◆ **What is needed**: In how many lines of the data does the word "matches" appear? Give the number by itself.

[Stored records]
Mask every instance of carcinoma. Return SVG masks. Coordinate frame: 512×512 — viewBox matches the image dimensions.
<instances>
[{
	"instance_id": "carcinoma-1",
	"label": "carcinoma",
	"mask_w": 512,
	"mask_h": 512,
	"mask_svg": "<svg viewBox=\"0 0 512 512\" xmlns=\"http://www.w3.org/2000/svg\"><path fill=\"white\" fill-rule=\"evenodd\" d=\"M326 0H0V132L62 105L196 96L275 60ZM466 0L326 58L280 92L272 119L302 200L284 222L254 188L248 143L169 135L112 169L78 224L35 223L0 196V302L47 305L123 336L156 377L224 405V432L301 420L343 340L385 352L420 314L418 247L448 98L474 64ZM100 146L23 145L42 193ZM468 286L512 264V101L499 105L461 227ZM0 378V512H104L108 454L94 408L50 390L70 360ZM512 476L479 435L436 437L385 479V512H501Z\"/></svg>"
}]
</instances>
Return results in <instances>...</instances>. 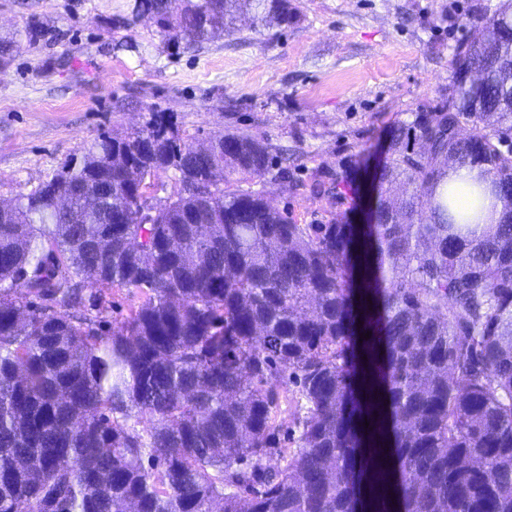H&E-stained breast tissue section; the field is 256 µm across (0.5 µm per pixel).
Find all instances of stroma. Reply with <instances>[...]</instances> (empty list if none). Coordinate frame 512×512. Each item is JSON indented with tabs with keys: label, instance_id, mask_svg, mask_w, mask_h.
<instances>
[{
	"label": "stroma",
	"instance_id": "stroma-1",
	"mask_svg": "<svg viewBox=\"0 0 512 512\" xmlns=\"http://www.w3.org/2000/svg\"><path fill=\"white\" fill-rule=\"evenodd\" d=\"M133 0H0V201L28 194L101 134L169 112L197 145L214 132L287 150L276 173L236 182L302 224L368 223L393 127L447 97L456 46L499 0H290L297 18L239 17L191 49ZM338 193L316 194L317 182Z\"/></svg>",
	"mask_w": 512,
	"mask_h": 512
}]
</instances>
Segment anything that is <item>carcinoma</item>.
I'll list each match as a JSON object with an SVG mask.
<instances>
[{
    "label": "carcinoma",
    "instance_id": "carcinoma-1",
    "mask_svg": "<svg viewBox=\"0 0 512 512\" xmlns=\"http://www.w3.org/2000/svg\"><path fill=\"white\" fill-rule=\"evenodd\" d=\"M198 46L288 0H135ZM448 99L392 131L369 223L251 192L271 145L211 155L162 112L99 136L0 216V512H512V0ZM489 175L482 229L437 193ZM198 176L153 205L146 179ZM413 186L399 196L390 186ZM127 314L104 326L112 290ZM478 172L477 168H471L468 165L456 166L448 170V176L445 179V182H448L447 188L455 189L458 210L472 213L471 209L480 207L481 217L478 224H496L500 218L502 203L488 192L486 196L480 195Z\"/></svg>",
    "mask_w": 512,
    "mask_h": 512
}]
</instances>
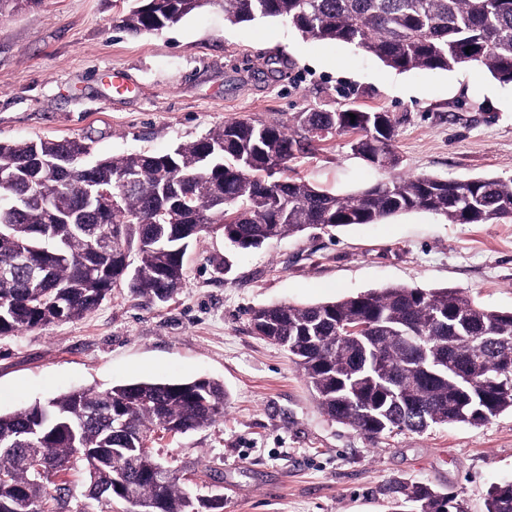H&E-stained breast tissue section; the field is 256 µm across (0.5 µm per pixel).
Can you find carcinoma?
I'll return each instance as SVG.
<instances>
[{
  "mask_svg": "<svg viewBox=\"0 0 512 512\" xmlns=\"http://www.w3.org/2000/svg\"><path fill=\"white\" fill-rule=\"evenodd\" d=\"M218 2L232 24L281 18L301 36L340 42L398 71L477 64L512 83V0H137L117 27L159 31ZM356 115L350 120V115ZM396 120L346 107L300 112L294 124L226 121L164 154L92 157L81 139L0 142V336L83 318L127 284L165 303L185 282L202 232L239 249L310 228L378 224L427 211L450 224L512 219V177L455 181L392 176L348 195L297 176L315 144L350 137L353 154L395 168ZM137 255L131 261V254ZM253 332L282 347L324 413L371 440L434 426L480 425L512 413V312L458 289L391 286L334 301L250 312ZM224 384L135 380L77 388L0 413V512H224L192 492L146 441L206 428L224 414ZM84 474L80 498L70 477ZM407 512H464L423 482ZM487 512H512V482Z\"/></svg>",
  "mask_w": 512,
  "mask_h": 512,
  "instance_id": "obj_1",
  "label": "carcinoma"
}]
</instances>
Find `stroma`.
<instances>
[{
    "mask_svg": "<svg viewBox=\"0 0 512 512\" xmlns=\"http://www.w3.org/2000/svg\"><path fill=\"white\" fill-rule=\"evenodd\" d=\"M132 0H41L0 19V142L82 138L95 155L165 153L224 121L288 125L347 103L396 119L397 170L319 143L298 175L338 194L391 173L512 177V83L480 67H386L354 47L303 38L286 20L233 25L207 6L156 32L115 26ZM132 93L111 91L114 73ZM166 303L114 289L82 319L0 336V412L72 387L209 377L228 394L209 427L164 439L162 460L224 512H391L424 481L486 512L512 482V414L373 441L332 421L287 352L256 336L251 309L309 305L397 285L456 288L512 310V220L451 224L413 211L379 224L311 229L242 250L194 240Z\"/></svg>",
    "mask_w": 512,
    "mask_h": 512,
    "instance_id": "1",
    "label": "stroma"
}]
</instances>
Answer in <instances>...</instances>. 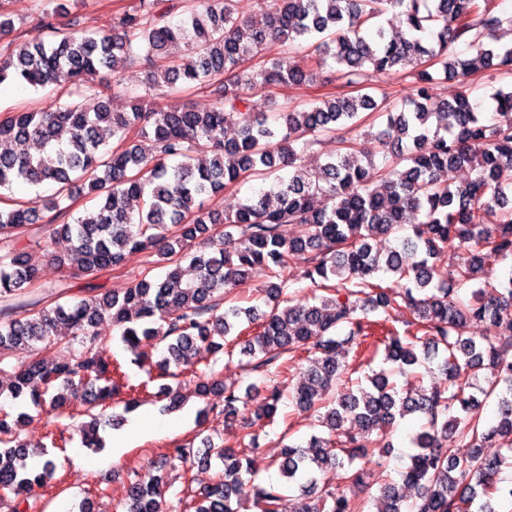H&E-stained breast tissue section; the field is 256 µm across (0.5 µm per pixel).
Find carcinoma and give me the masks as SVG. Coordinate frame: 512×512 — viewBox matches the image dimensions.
<instances>
[{
    "mask_svg": "<svg viewBox=\"0 0 512 512\" xmlns=\"http://www.w3.org/2000/svg\"><path fill=\"white\" fill-rule=\"evenodd\" d=\"M186 2L136 0L117 17L112 34L69 33L52 42L15 37L0 44V84L81 88L79 101L60 95L39 112L0 121V191L18 182L58 185L42 214L22 205L0 209V237L14 241L30 224H49L52 236L70 242L67 255L53 261L89 278L119 265L127 250H152L163 263L181 253L196 271L186 281L175 265L162 277L101 297L89 284L91 294L77 302L57 298L1 320V358L62 341V325L82 346L53 367L20 362L10 396H27L36 406H61L71 396L91 409L106 405L115 384L107 377L103 322L112 323L139 361L141 338L167 342L158 368L176 379L200 344L221 350L239 321L260 318L240 350L244 366L277 372L297 353L309 354L288 400L315 415L328 436L285 446L277 462L282 481L257 483L249 467L256 439L242 416L248 396L225 386L224 422L239 423V446L207 445L206 457L224 467L219 479L172 507L164 498V474L136 475L125 491V512H239L247 497L259 512H289L288 492L296 487L309 495L301 512H358L344 495L319 487L320 476L341 470L343 480L360 483L352 466L368 449L353 436L341 439L346 426L366 439L408 415L424 420L401 472L403 484L417 493L408 500L397 484L385 483L378 512H496L493 503L512 501V479L501 476L512 470V269L477 287L472 281L478 268L512 258V87L496 91L488 121L465 89L450 101H433L435 75L427 63L436 61L439 73L463 85L489 69L512 74V43L500 42V32L512 30V16L497 13L490 0H259L264 21L256 25L239 15L238 0H202L192 10ZM49 3L53 8L43 10L39 26L53 31L68 6L67 0ZM185 11L184 20L171 23L169 17ZM389 11L400 23L395 35L380 22ZM275 45L282 50L270 65L253 70L251 60ZM328 59L340 86L360 93L255 111L256 87L313 84ZM140 65L150 68L143 93L130 98L129 110L115 111L113 100L124 95L120 80L108 86L98 77ZM393 69L411 78L408 107L398 112L387 93L365 84L368 72ZM160 73L170 85L211 89V109L184 103L143 111V102L156 96ZM365 112L386 117L385 128L368 132L387 148L379 164L373 148L343 136ZM230 126L236 138L226 141ZM108 137L120 146L109 149ZM322 137L339 144L336 152L309 168L299 164ZM29 141L37 153L5 147ZM462 167L472 177L450 186L445 174ZM284 170L288 177H278L275 188L232 212L205 208V198L245 175ZM84 192L96 204L74 216L69 201ZM413 211L422 216L414 236L384 255L374 251L371 241L398 234ZM219 224L222 247L210 251L205 234ZM281 224L297 225L298 233L281 236ZM306 254L310 266L302 278L322 291L310 301L296 299L283 276L293 257ZM256 265L276 278L262 289L273 303L268 314L224 301ZM382 272L394 285L377 283ZM39 278L32 254L9 249L0 255V302L20 300ZM402 303L411 319L401 335L390 311ZM487 322L501 329L493 340L479 332ZM373 337V346H384L388 368L365 375V386L348 377L338 354ZM419 366L436 367L446 384L406 389L393 380L419 378ZM486 367L495 378L483 385L479 372ZM492 396L497 417L488 423L483 407ZM282 399L279 387L266 388L261 416L274 419ZM9 418L0 415V489L19 494L46 484L57 464L14 437ZM81 432L85 447L101 448L96 418ZM450 435L467 448L465 455L444 450ZM494 444L506 454L486 457L484 448ZM195 457L190 443L169 455L186 465Z\"/></svg>",
    "mask_w": 512,
    "mask_h": 512,
    "instance_id": "obj_1",
    "label": "carcinoma"
}]
</instances>
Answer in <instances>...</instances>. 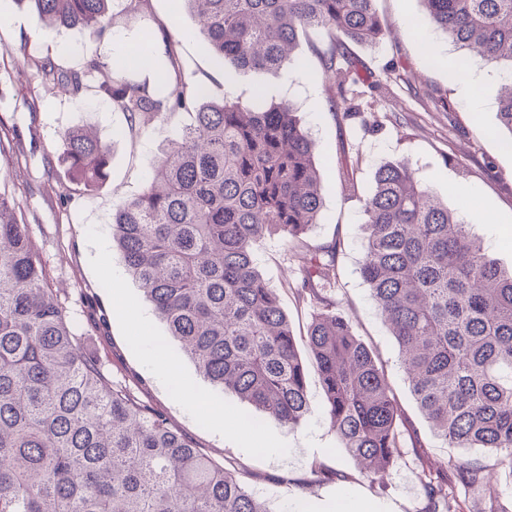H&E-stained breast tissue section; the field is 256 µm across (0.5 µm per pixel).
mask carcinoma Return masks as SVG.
I'll return each instance as SVG.
<instances>
[{"instance_id":"1","label":"carcinoma","mask_w":512,"mask_h":512,"mask_svg":"<svg viewBox=\"0 0 512 512\" xmlns=\"http://www.w3.org/2000/svg\"><path fill=\"white\" fill-rule=\"evenodd\" d=\"M49 24L102 38L111 0H20ZM227 72H276L293 62L299 34L320 30L327 48L303 74L350 115L344 86L363 75L349 44L376 43V0H182ZM429 22L463 60L508 67L499 99L512 136V0H421ZM170 69L93 55L81 67L33 60L43 92L81 96L87 80L130 127L193 109L195 122L153 163L144 190L112 213V238L128 274L210 383L281 425L309 412L307 367L279 294L256 267L254 245L280 234L297 265L298 297L313 307L306 342L339 447L378 475L400 454L402 410L368 346L327 291L340 244L308 232L322 209L315 144L287 103L255 107L210 96L185 80L171 35ZM110 145L76 127L63 133L64 178L103 186ZM360 274L393 336L411 395L450 448L496 454L512 476V271L406 162L379 166L363 199ZM79 326L50 287L45 266L0 194V512H272L252 496L245 468L216 464L129 388L86 355ZM481 498L500 497L479 458L451 461ZM431 508L456 512L448 484H424Z\"/></svg>"}]
</instances>
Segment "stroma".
<instances>
[{"instance_id": "1", "label": "stroma", "mask_w": 512, "mask_h": 512, "mask_svg": "<svg viewBox=\"0 0 512 512\" xmlns=\"http://www.w3.org/2000/svg\"><path fill=\"white\" fill-rule=\"evenodd\" d=\"M376 8L389 31L379 43L354 52L389 87L380 95L354 86L348 97L355 111L340 121L324 88L295 66L226 76L181 0H149L142 16L118 18L100 39L50 26L16 0H0V126L18 143L15 153L0 155V192L14 198L69 318L83 327L84 352L102 358L113 380L158 408L214 461L251 470L248 489L271 512H426L420 481L426 471L453 488L458 512H487L449 465L469 458V451L444 447L413 400L398 349L359 266L362 199L381 164L405 159L492 257L512 268V149L498 130L500 78L487 72L477 88L482 104L473 106L460 93L464 75L455 63L461 51L429 23L421 0H376ZM146 31L173 34L186 81L204 84L215 98L289 102L314 141L323 206L309 237L315 244L340 239L336 300L373 351L404 412L402 456L385 473L361 474L338 447L315 369L307 371L310 411L298 428L263 417L204 379L126 272L112 242V213L122 199L143 190L151 161L193 116L182 112L131 130L125 114L95 88L77 98L44 97L42 75L32 61L48 56L76 68L91 55L130 53ZM77 126L96 128L112 149L110 176L94 191L53 185L60 138ZM343 158L358 167L357 192L341 186ZM254 257L279 291L296 333L305 332L313 309L297 296L298 275L282 237L267 236ZM162 372L170 380L159 381ZM318 468L331 472V480L314 481Z\"/></svg>"}]
</instances>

◆ **Task output**: 2